--- Activity ---
Tally every line of the listing below that holds "camera", then give the tally alone.

--- Source data ---
========================

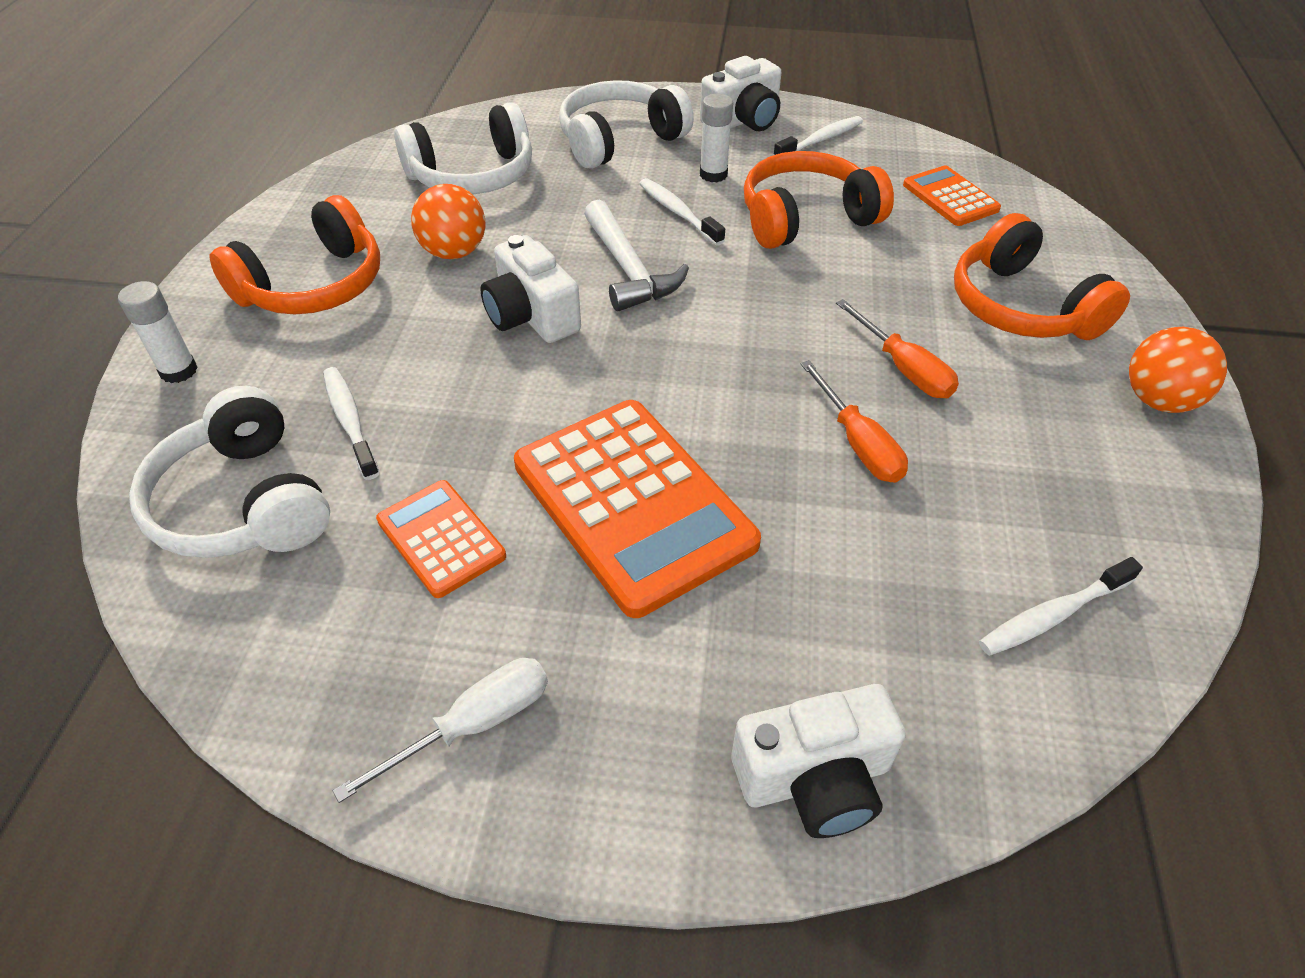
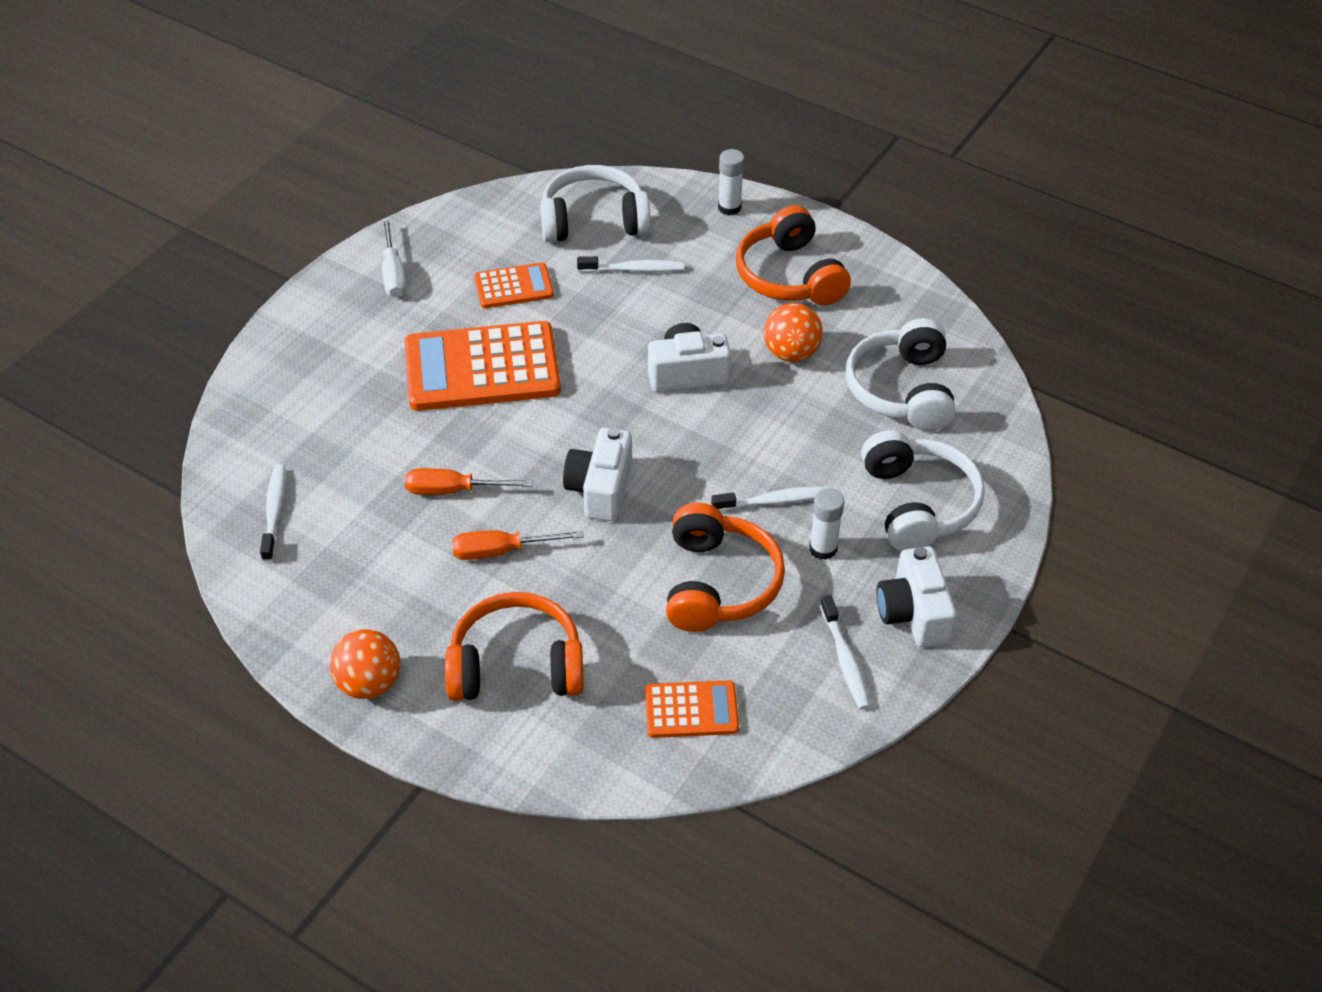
camera: 115 degrees right, 0 degrees up
(628, 269) = (711, 442): white hammer -> none
(814, 779) = (275, 374): white camera -> white camera (600, 489)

========================

--- Written response ---
2